- [PROBLEM TO SOLVE]: Pictures aside, reproduce exactly and only the lines below, starting at the one containing "none -> green plate M8 level 1" and ending at the last line.
##### SOURCE DATA
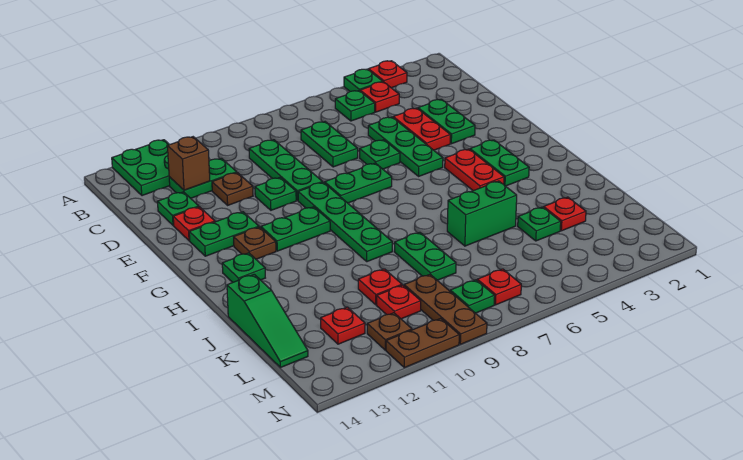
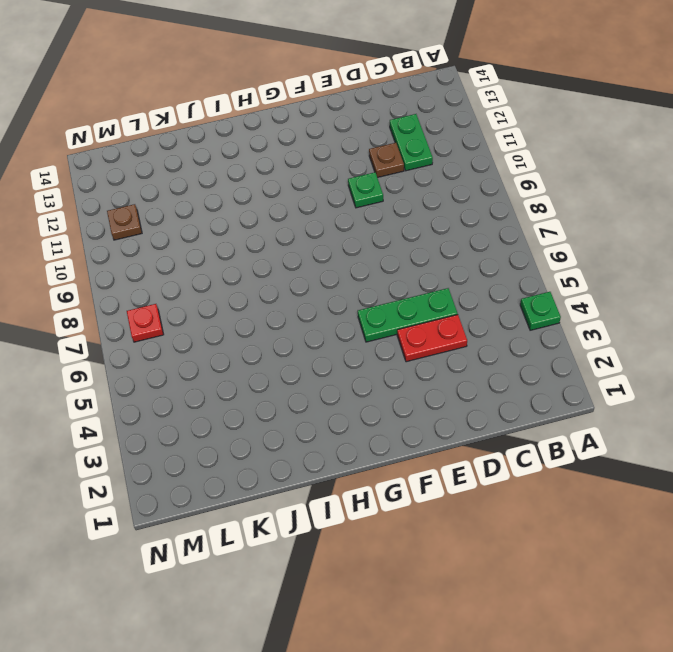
none -> red plate A3 level 1
none -> green plate A12:B13 level 1
none -> red plate B4 level 1
none -> green plate B5 level 1

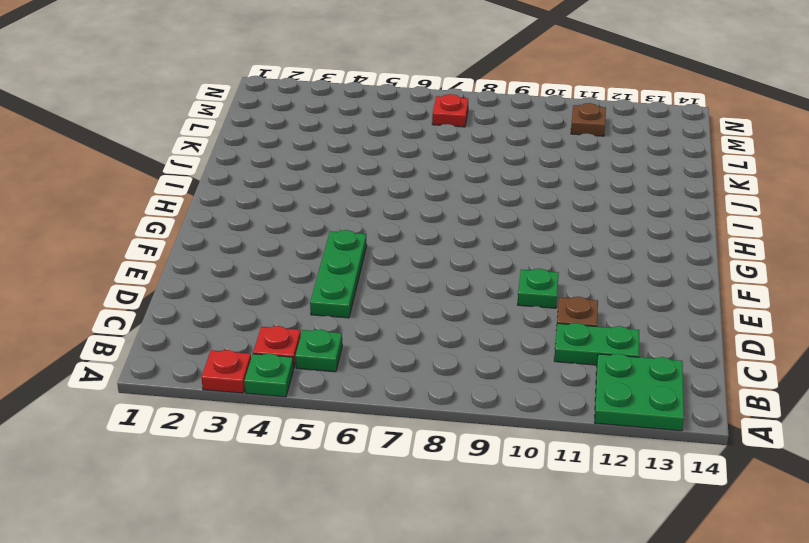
none -> green plate C7:D7 level 1
none -> green plate C9:E9 level 1
none -> green plate D3:E3 level 1
none -> red plate D4:E4 level 1

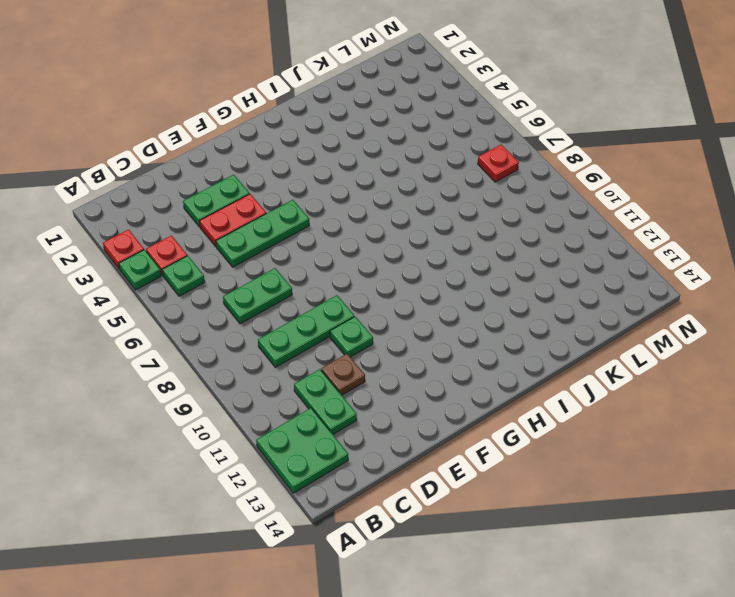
none -> green plate D13 level 1
none -> green plate E6 level 1
none -> red plate E13 level 1
none -> green plate F7:F8 level 1

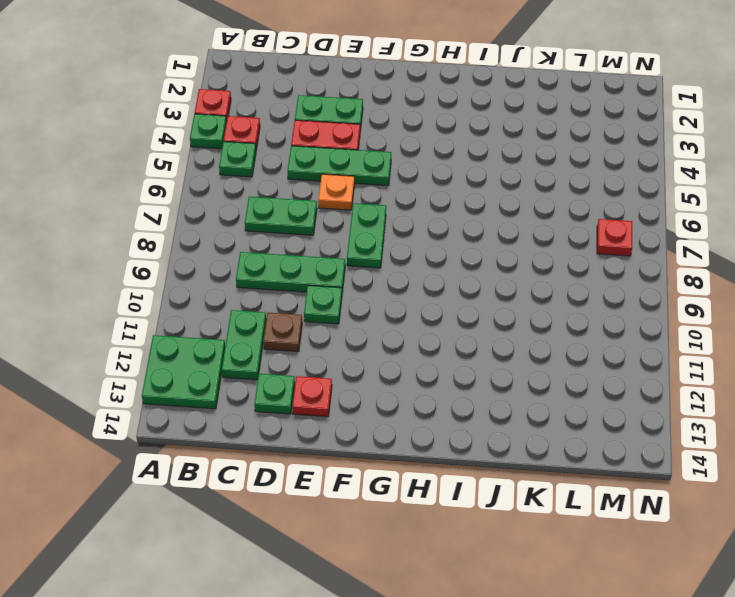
orange plate E6 level 1 -> green plate E6 level 1
none -> green plate F9:I9 level 1
none -> green plate F12:F13 level 1
none -> green plate G3:H3 level 1
none -> red plate G4:H4 level 1

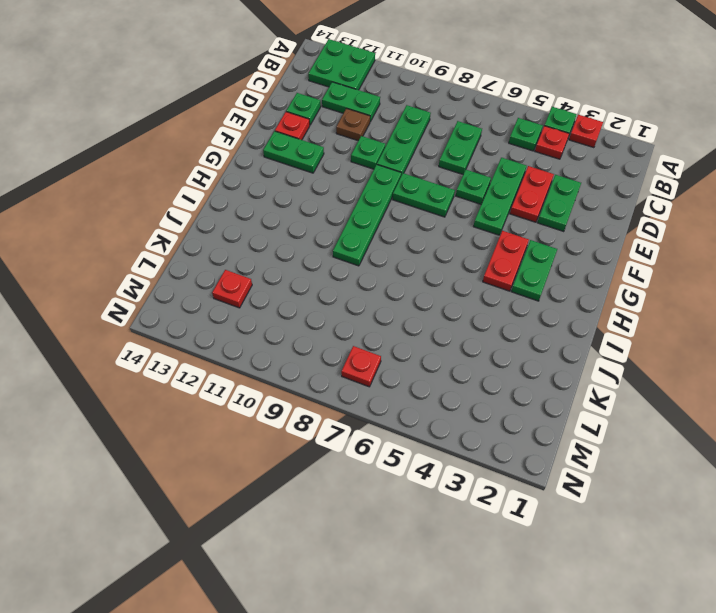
none -> green plate G10:G11 level 1
none -> brown plate G12 level 1
none -> green plate H13 level 1
none -> green brick J5:J6 level 1

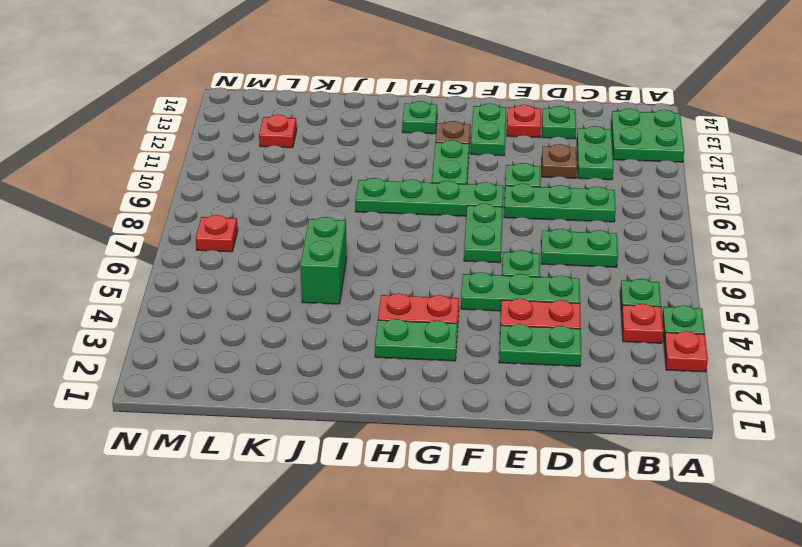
none -> green plate J8:K8 level 1
none -> green slope J14:L14 level 1 top J
none -> red plate K3 level 1
none -> green plate K4 level 1

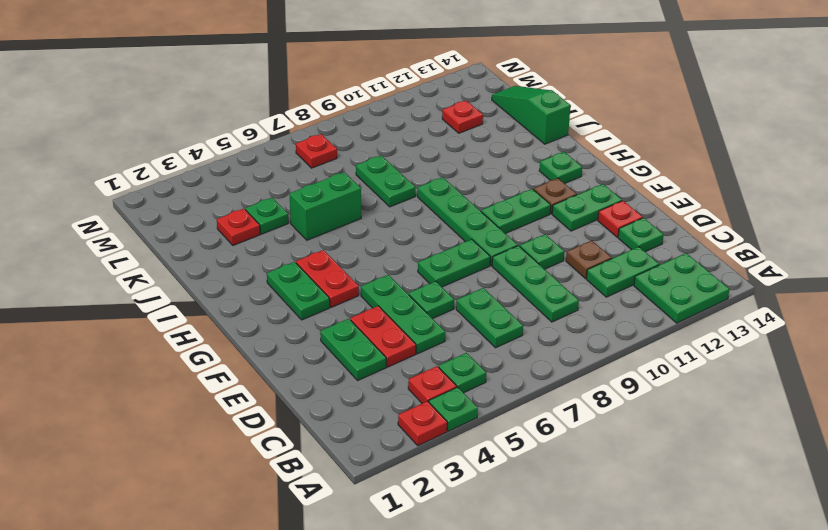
none -> red plate K10 level 1
none -> brown plate L9:N9 level 1
none -> red plate L10 level 1
none -> green plate M8 level 1

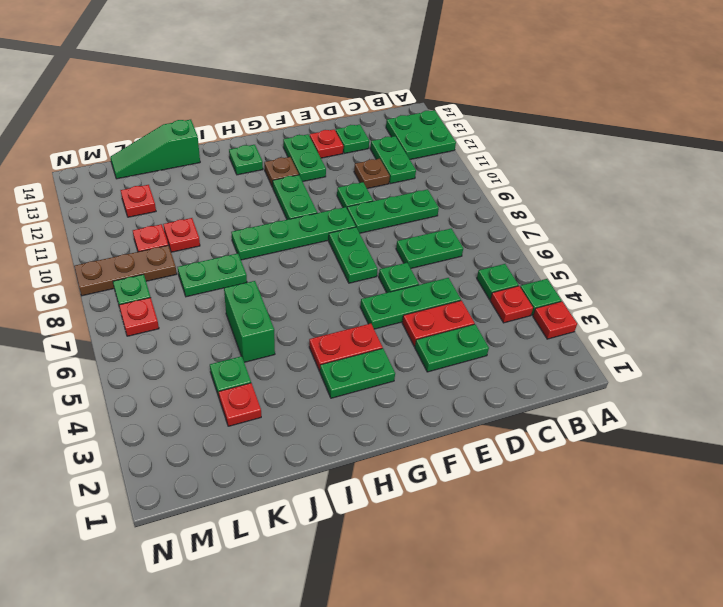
none -> brown plate M11 level 1
none -> brown plate N10:N11 level 1
none -> brown brick C12 level 2

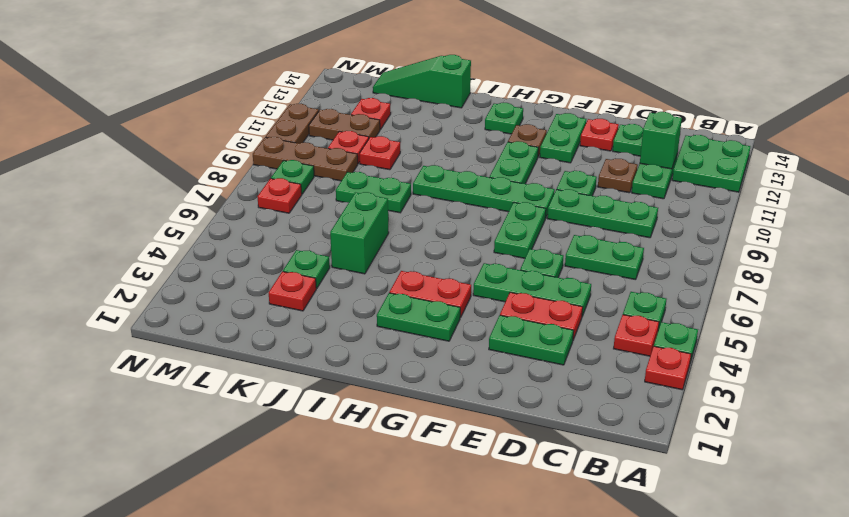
green brick C12 level 2 -> brown brick C12 level 2
brown plate L11:M11 level 1 -> brown plate M11 level 1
##########
- [PROBLEM SOLUTION]:
none -> green plate M8 level 1

none -> brown plate M11 level 1
none -> brown plate N10:N11 level 1
none -> brown brick C12 level 2

green brick C12 level 2 -> brown brick C12 level 2
brown plate L11:M11 level 1 -> brown plate M11 level 1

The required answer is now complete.